▶ _TASK STATEMENT_
Skipping each picture, output the entries exactly as they stand below.

····················

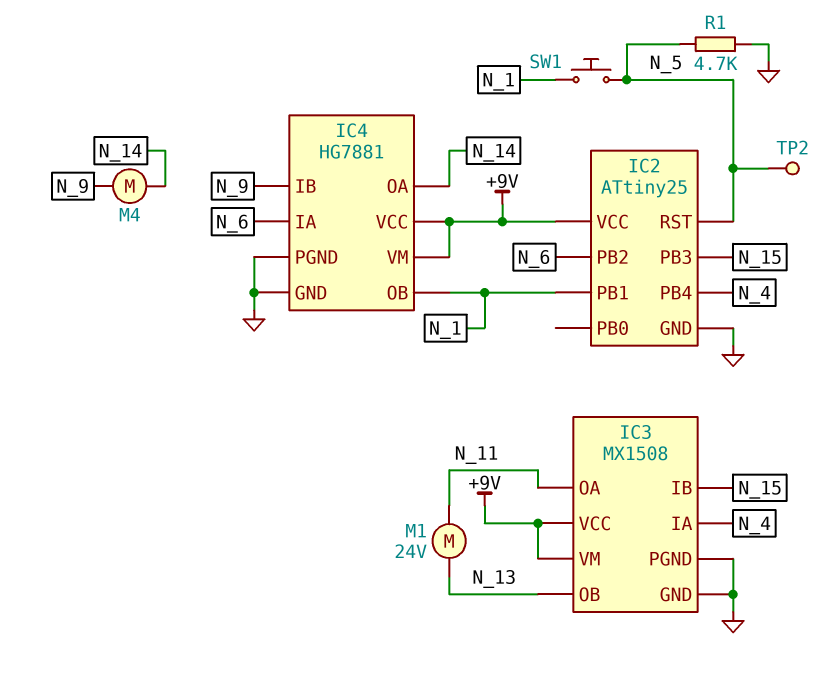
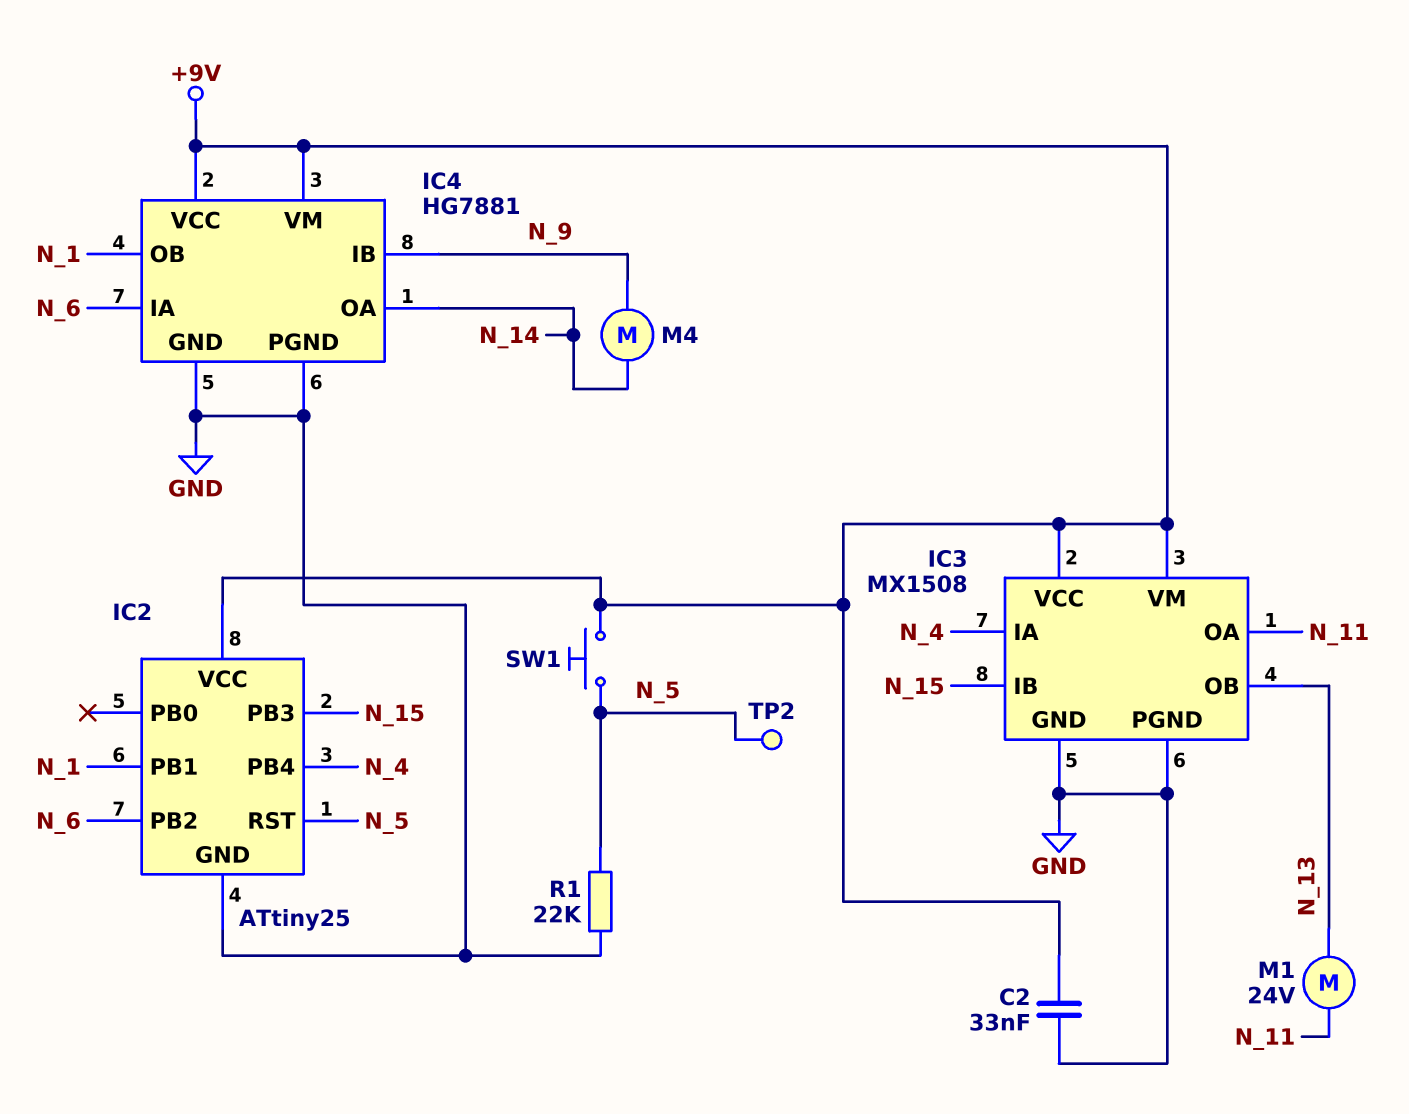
C2: none -> 33nF (+9V, GND)
R1: 4.7k (GND, N_5) -> 22k (GND, N_5)
SW1: button (N_1, N_5) -> button (+9V, N_5)

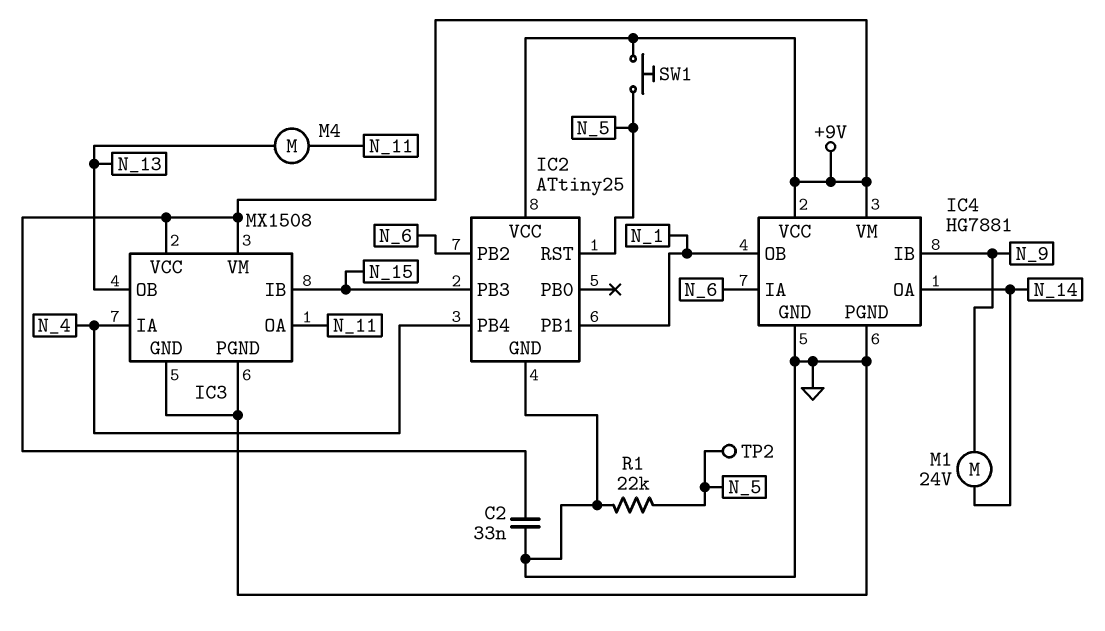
M1: motor 24V (N_11, N_13) -> motor 24V (N_9, N_14)
M4: motor (N_9, N_14) -> motor (N_11, N_13)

····················

▶ _SOLUTION TO THE EXERCISE_
C2: none -> 33nF (+9V, GND)
R1: 4.7k (GND, N_5) -> 22k (GND, N_5)
SW1: button (N_1, N_5) -> button (+9V, N_5)

M1: motor 24V (N_11, N_13) -> motor 24V (N_9, N_14)
M4: motor (N_9, N_14) -> motor (N_11, N_13)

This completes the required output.